# INPUT FOR THIS TASK:
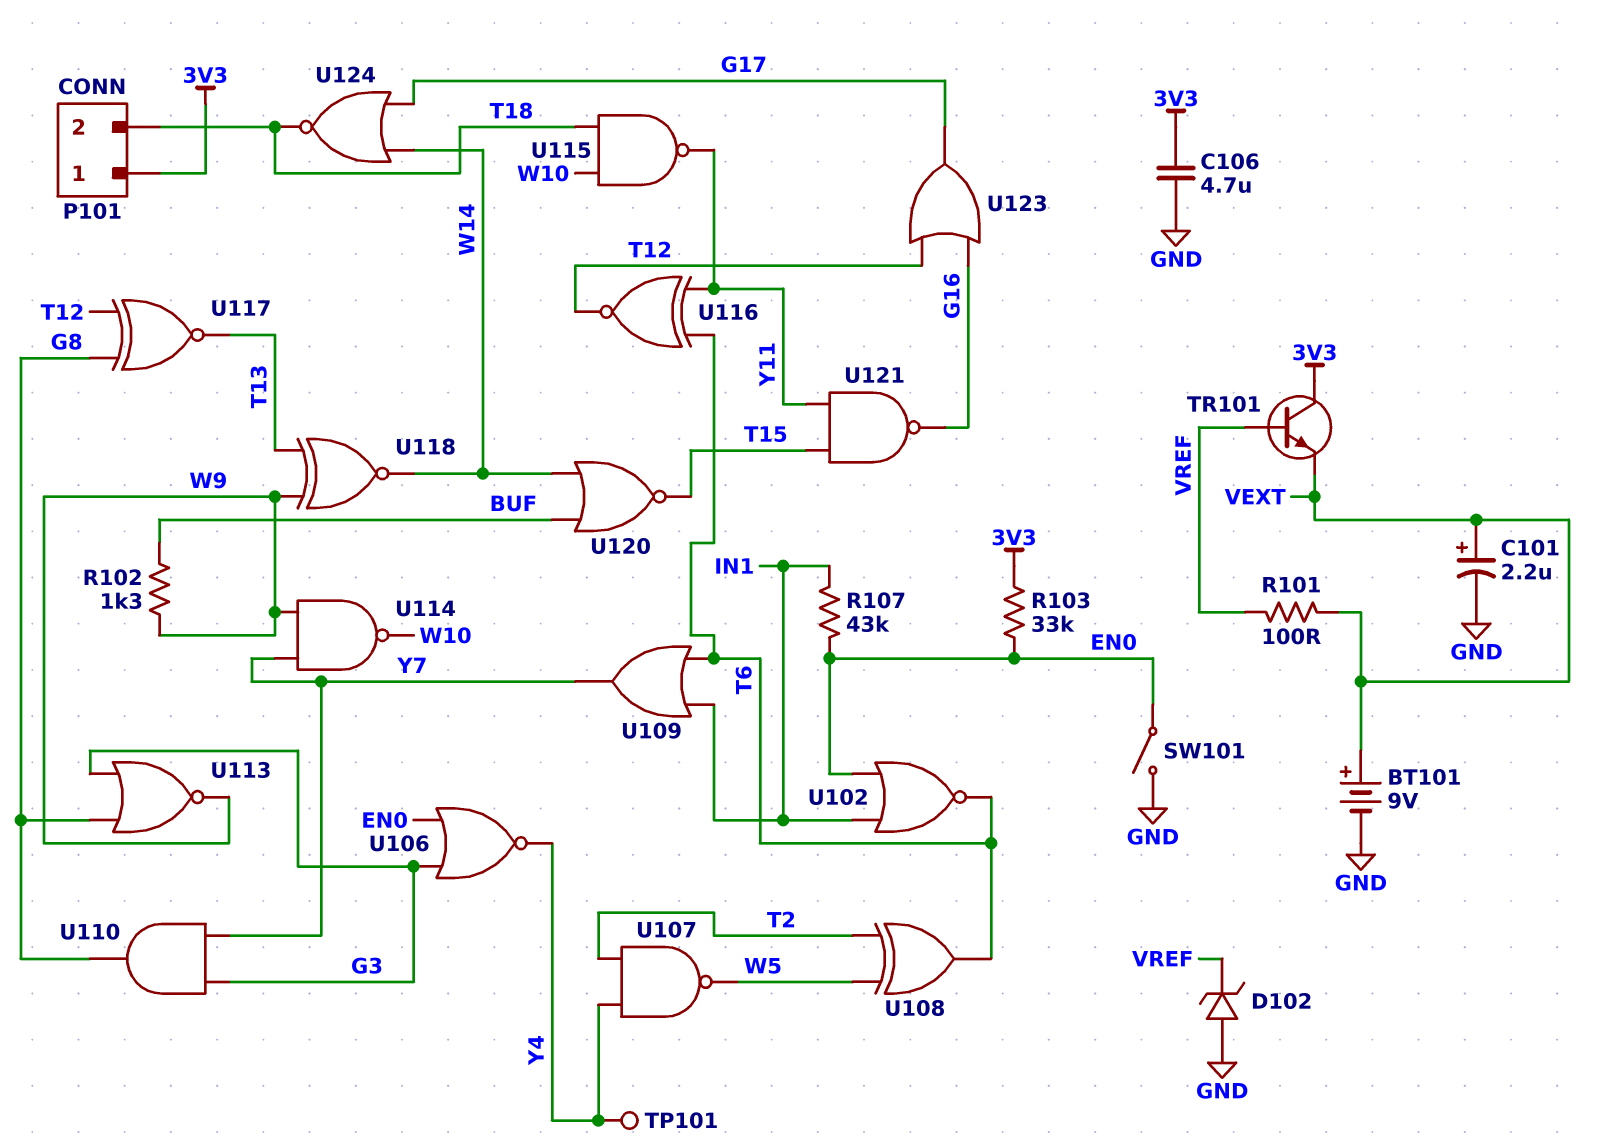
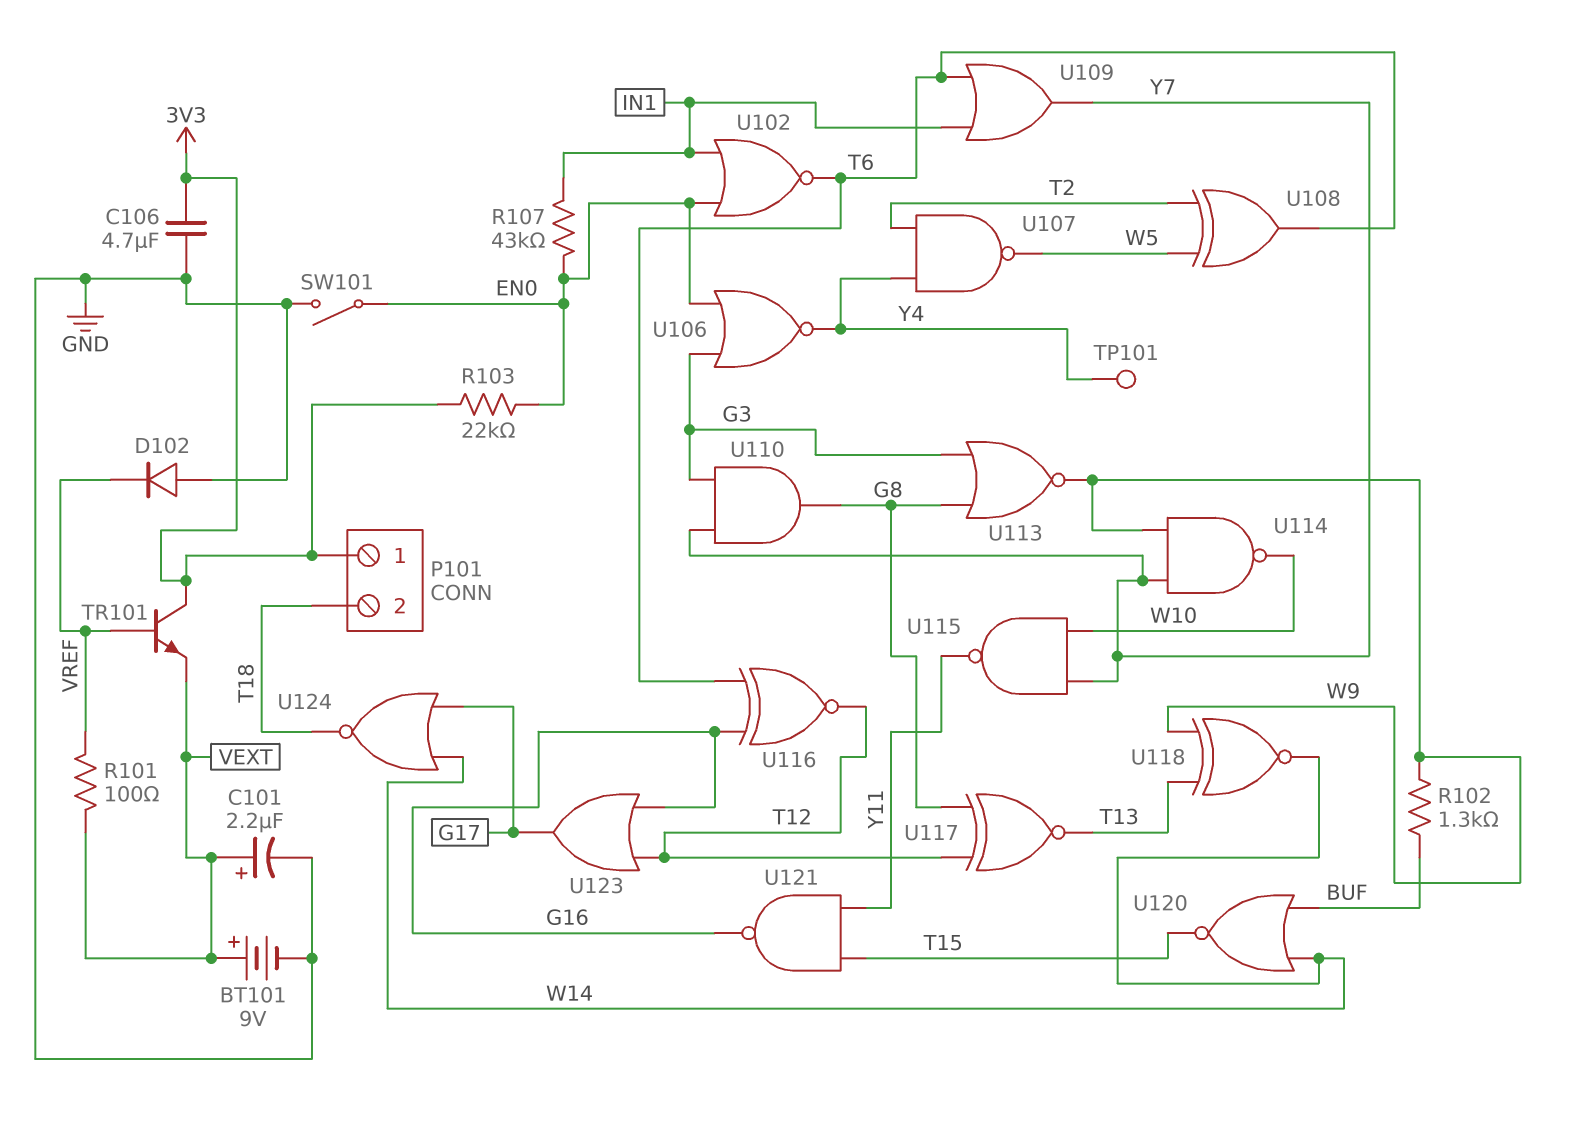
D102: zener (A GND, K VREF) -> diode (A GND, K VREF)
R103: 33k (3V3, EN0) -> 22k (3V3, EN0)
U115: NAND (in T18, in W10, out Y11) -> NAND (in W10, in Y7, out Y11)
U116: XNOR (in T6, in Y11, out T12) -> XNOR (in G16, in T6, out T12)

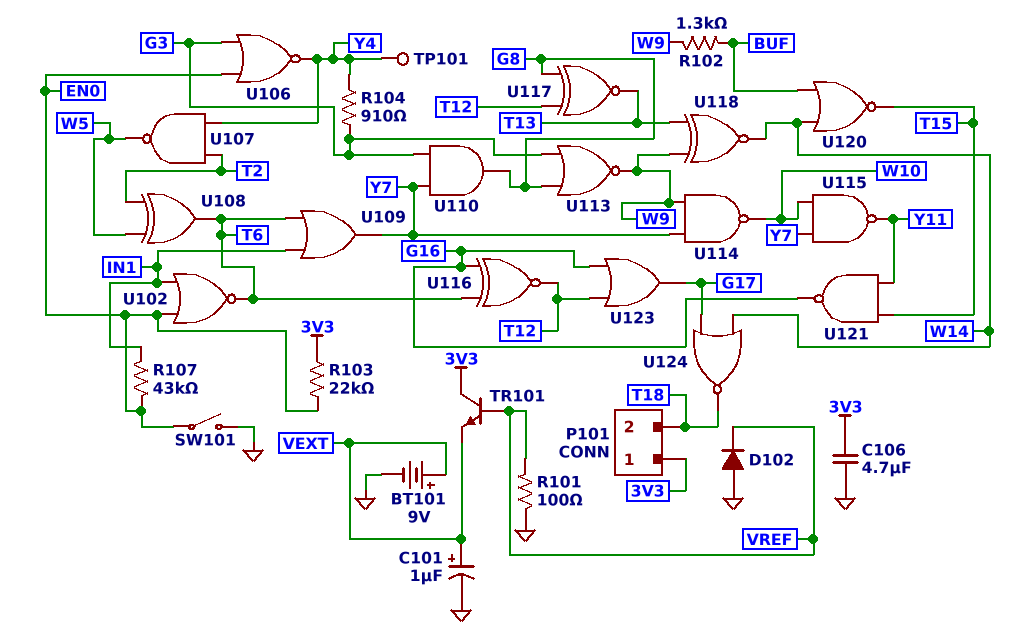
C101: 2.2uF (plus VEXT, minus GND) -> 1uF (plus VEXT, minus GND)
R101: 100 (VEXT, VREF) -> 100 (GND, VREF)
R104: none -> 910 (G3, Y4)

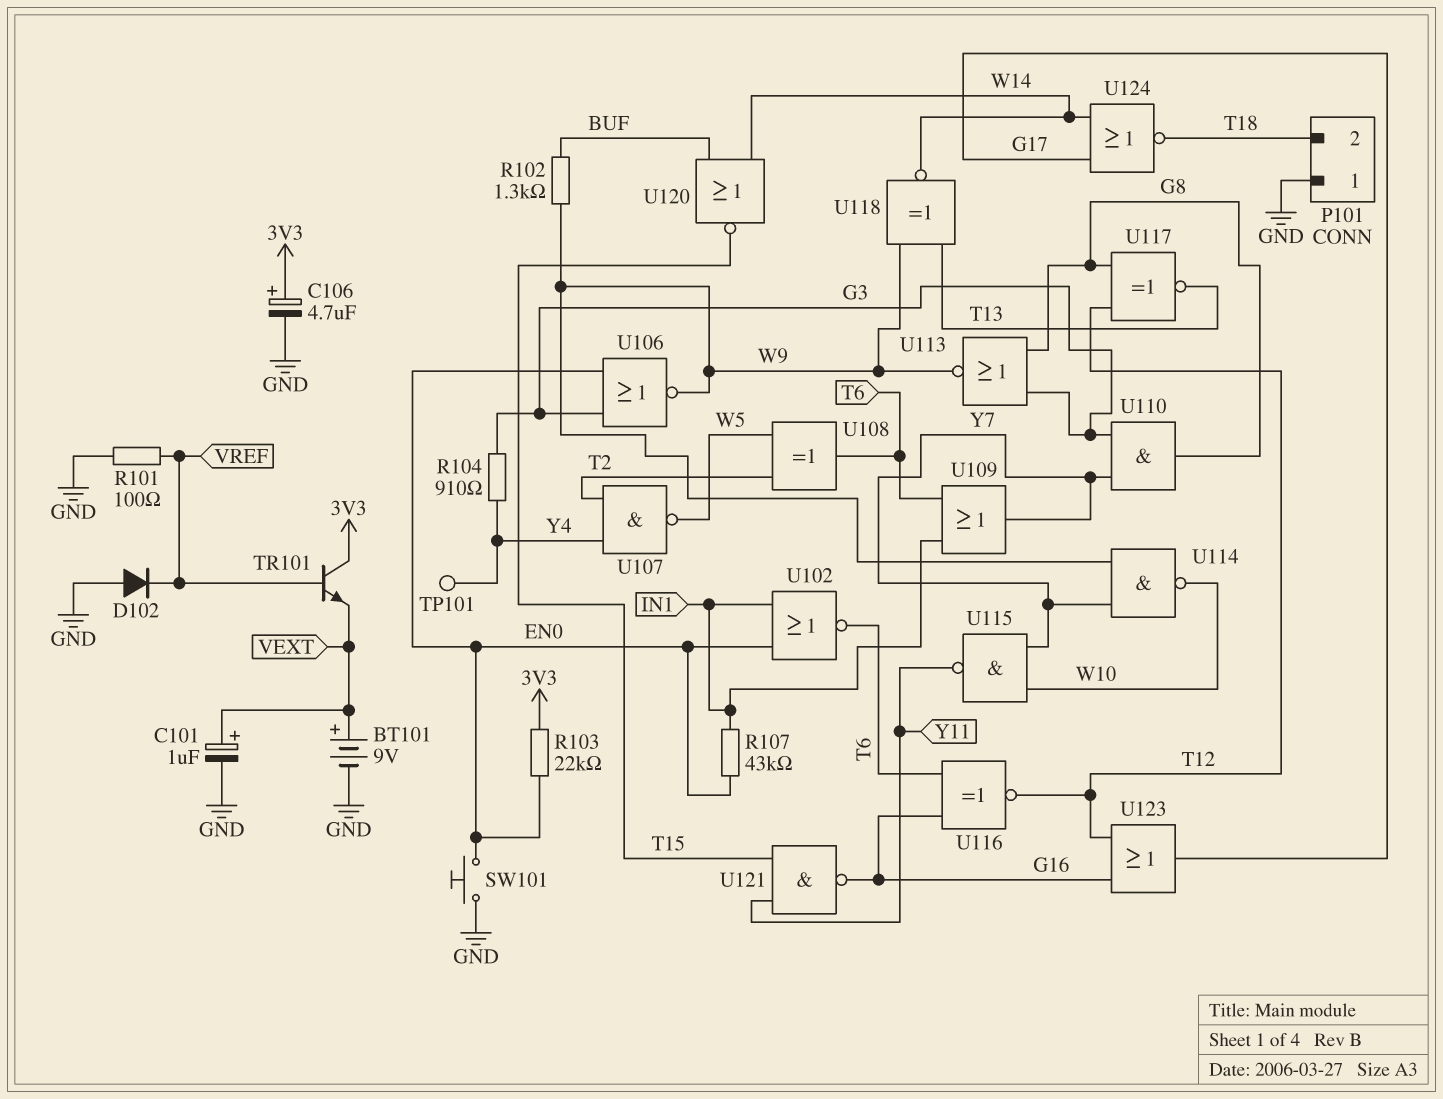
C106: 4.7uF (3V3, GND) -> 4.7uF (plus 3V3, minus GND)
P101 pin 1: 3V3 -> GND
SW101: switch (EN0, GND) -> button (EN0, GND)
U106: NOR (in EN0, in G3, out Y4) -> NOR (in EN0, in G3, out W9)

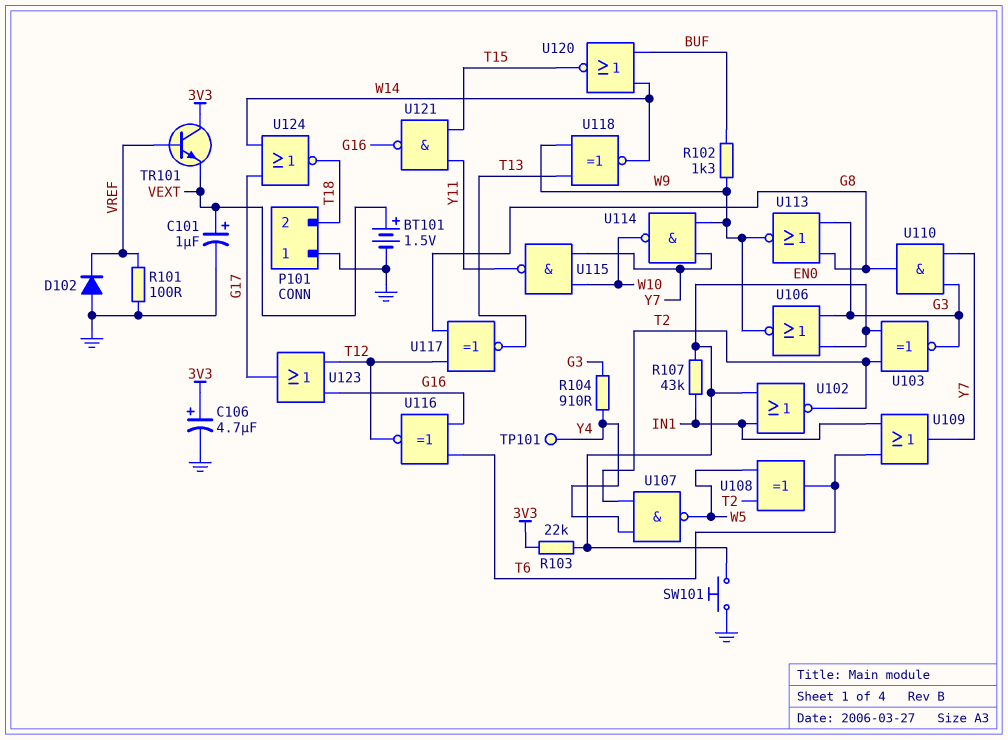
BT101: 9V (plus VEXT, minus GND) -> 1.5V (plus VEXT, minus GND)
U102: NOR (in EN0, in IN1, out T6) -> NOR (in EN0, in IN1, out T2)
U103: none -> XNOR (in EN0, in T2, out G3)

# REQUIRED ACTION:
Copy every line of the data that holds the string "none".

# THE COMPLETED TASK:
R104: none -> 910 (G3, Y4)
U103: none -> XNOR (in EN0, in T2, out G3)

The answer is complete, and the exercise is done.